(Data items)
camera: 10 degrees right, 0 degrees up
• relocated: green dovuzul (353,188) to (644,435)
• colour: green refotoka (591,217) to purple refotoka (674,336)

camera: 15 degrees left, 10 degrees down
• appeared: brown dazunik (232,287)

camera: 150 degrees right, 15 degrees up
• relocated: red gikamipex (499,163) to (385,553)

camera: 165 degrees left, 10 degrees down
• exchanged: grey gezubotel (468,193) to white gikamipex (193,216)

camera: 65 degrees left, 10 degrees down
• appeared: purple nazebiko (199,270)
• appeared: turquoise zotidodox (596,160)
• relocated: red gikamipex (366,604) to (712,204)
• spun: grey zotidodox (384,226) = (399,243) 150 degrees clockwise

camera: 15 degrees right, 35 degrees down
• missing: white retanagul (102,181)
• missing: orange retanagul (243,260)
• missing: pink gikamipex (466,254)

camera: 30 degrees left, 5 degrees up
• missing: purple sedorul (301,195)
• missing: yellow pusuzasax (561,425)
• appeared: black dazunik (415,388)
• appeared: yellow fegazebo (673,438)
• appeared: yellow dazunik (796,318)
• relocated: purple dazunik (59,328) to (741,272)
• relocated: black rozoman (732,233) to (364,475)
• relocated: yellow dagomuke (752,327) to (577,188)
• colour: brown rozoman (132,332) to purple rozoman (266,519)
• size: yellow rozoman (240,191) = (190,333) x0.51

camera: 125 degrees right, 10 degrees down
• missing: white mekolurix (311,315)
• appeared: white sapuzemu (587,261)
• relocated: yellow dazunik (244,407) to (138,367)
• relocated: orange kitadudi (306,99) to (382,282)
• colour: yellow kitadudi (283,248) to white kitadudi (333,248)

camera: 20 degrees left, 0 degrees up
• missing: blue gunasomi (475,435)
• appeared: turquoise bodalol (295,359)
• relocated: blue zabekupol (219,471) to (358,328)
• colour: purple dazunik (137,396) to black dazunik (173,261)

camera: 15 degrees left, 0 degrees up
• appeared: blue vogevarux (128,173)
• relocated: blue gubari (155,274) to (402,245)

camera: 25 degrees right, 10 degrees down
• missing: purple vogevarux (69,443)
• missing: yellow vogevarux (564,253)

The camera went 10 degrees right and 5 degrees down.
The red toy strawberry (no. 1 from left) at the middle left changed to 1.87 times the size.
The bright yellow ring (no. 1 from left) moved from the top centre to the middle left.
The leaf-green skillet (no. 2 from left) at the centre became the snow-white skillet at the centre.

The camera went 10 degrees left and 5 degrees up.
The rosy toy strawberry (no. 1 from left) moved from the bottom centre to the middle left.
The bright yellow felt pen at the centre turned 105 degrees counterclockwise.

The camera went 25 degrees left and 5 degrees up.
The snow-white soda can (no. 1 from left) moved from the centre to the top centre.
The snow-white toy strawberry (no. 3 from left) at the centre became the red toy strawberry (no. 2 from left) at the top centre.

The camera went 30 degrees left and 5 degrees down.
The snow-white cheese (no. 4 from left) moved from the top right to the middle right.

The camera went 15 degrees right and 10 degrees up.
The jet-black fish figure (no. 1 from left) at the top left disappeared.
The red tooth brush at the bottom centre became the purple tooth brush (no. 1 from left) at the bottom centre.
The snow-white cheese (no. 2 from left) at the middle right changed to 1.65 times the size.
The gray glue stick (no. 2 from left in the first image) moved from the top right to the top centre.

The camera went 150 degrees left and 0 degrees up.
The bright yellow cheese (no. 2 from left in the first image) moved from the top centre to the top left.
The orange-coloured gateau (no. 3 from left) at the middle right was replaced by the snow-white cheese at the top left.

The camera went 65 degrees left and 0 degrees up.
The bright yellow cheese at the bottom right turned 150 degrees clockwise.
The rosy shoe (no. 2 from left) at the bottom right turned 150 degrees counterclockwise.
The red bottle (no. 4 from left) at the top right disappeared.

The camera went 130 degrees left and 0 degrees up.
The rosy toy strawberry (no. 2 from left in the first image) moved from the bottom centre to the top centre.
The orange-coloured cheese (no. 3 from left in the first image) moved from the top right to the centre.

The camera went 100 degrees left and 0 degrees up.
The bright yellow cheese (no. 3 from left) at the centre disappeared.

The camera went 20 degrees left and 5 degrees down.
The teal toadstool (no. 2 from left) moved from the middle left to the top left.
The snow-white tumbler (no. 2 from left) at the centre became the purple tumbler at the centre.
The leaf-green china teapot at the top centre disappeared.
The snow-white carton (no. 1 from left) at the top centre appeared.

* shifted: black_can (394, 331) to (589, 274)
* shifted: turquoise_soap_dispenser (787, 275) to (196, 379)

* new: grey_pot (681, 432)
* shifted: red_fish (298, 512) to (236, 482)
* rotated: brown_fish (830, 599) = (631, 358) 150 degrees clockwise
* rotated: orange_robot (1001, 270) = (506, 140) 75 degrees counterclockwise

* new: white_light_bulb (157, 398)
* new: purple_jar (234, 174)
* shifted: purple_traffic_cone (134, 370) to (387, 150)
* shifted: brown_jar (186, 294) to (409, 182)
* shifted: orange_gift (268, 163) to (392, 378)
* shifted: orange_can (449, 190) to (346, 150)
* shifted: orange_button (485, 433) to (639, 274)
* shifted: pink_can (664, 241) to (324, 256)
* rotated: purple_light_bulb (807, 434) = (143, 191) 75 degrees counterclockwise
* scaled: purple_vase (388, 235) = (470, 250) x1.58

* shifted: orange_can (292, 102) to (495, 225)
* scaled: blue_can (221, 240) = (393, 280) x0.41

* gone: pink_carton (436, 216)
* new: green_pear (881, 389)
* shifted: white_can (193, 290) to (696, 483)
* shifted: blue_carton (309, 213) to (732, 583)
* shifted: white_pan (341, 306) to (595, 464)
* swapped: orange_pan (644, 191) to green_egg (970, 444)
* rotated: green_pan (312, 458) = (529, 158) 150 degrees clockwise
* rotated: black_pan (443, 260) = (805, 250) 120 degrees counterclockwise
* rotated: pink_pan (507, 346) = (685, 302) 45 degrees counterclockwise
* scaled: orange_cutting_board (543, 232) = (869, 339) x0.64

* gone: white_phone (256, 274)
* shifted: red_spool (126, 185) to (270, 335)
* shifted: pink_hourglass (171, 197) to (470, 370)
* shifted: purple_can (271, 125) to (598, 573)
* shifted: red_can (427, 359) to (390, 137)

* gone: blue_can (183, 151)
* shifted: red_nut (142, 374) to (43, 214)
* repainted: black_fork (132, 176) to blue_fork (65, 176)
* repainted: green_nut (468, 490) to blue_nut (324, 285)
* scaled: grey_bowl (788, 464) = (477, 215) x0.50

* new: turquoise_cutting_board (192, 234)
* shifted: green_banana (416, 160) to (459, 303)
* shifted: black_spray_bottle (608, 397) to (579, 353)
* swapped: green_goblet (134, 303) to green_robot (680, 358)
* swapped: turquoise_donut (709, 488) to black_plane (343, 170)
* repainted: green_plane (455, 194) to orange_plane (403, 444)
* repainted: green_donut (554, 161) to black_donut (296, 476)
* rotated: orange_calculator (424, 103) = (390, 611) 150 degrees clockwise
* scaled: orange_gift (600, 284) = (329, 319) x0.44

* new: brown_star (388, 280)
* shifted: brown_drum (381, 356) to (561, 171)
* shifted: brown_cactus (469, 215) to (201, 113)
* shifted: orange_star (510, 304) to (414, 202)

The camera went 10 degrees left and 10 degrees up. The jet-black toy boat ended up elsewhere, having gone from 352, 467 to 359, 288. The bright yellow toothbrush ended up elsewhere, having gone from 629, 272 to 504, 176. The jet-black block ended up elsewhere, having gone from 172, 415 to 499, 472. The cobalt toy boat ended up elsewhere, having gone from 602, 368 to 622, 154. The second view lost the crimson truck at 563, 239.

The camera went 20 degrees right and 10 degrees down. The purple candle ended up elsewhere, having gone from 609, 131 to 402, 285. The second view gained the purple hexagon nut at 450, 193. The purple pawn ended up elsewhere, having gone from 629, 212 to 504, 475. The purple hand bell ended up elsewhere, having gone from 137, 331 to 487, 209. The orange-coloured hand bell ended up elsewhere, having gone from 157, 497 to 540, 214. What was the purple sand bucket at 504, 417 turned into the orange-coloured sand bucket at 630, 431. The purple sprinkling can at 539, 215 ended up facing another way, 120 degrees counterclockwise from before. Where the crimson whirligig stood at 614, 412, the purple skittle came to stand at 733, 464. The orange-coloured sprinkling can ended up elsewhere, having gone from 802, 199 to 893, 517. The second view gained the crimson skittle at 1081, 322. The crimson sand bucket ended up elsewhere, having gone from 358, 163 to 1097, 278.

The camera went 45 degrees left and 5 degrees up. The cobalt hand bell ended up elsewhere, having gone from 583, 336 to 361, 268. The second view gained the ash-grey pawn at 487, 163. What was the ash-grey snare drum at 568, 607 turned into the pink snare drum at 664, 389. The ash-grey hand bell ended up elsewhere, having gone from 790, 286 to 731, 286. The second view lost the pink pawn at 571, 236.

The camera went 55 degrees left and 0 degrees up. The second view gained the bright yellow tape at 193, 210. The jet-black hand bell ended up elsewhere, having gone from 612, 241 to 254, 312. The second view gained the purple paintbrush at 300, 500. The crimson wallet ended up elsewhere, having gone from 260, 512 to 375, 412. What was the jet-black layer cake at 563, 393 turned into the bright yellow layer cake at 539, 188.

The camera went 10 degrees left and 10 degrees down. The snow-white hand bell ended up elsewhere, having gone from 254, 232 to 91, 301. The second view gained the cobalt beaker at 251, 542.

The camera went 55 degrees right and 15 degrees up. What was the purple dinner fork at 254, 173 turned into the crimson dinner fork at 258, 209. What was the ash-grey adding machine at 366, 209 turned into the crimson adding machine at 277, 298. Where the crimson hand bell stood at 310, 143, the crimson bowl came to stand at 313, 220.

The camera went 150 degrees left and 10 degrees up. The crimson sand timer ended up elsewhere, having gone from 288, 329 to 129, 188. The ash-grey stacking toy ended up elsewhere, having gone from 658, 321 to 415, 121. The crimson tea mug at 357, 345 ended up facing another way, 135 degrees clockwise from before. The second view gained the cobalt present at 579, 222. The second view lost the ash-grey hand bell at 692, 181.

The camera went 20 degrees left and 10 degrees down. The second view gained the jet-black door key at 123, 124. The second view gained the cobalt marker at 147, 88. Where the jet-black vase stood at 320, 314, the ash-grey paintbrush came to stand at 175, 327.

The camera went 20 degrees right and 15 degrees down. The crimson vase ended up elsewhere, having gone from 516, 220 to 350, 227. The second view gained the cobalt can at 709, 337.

» EXERCISE REQUIREMENTS
Copy out the data above word for word, starting at its first line and ending with the line that contains "(353,188) to (644,435)".

» EXERCISE RESPONSE
camera: 10 degrees right, 0 degrees up
• relocated: green dovuzul (353,188) to (644,435)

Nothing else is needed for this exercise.